[Records excerpted from a collection]
..........
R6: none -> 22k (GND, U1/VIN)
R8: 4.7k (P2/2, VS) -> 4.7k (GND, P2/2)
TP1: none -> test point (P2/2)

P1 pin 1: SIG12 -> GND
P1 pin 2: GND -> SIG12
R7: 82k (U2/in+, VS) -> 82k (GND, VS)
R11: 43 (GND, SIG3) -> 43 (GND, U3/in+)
..........
→ **Assignment**
Where a line in the records above includes the string "none", show it.

→ **Task output**
R6: none -> 22k (GND, U1/VIN)
TP1: none -> test point (P2/2)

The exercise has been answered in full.